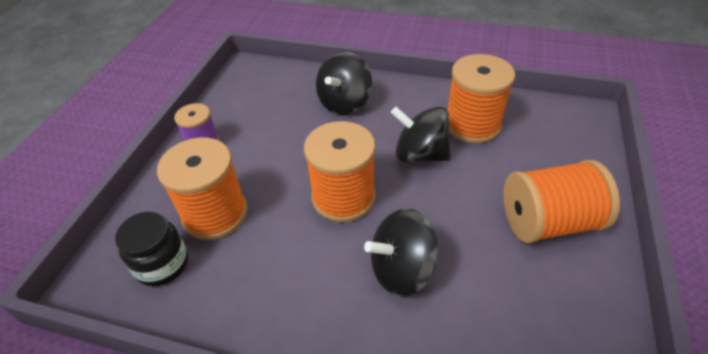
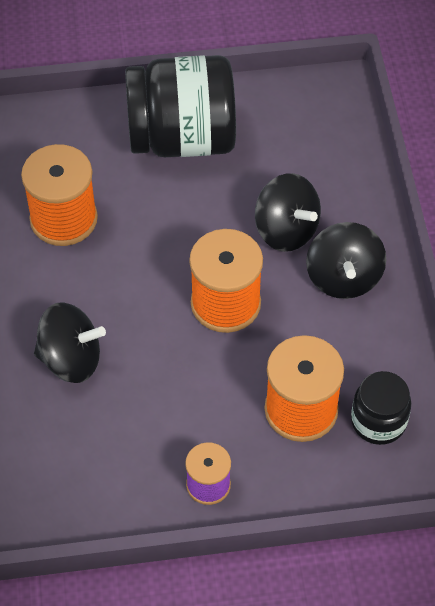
camera: 115 degrees left, 10 degrees up
(420, 154) = (134, 255): black spinning top -> black spinning top (343, 278)
(548, 222) = (182, 138): orange spool -> black jar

- - - - -

Goal of the exercise
Please give the number of lines above in which the word "black" appears, without any other text.

Exercise output
2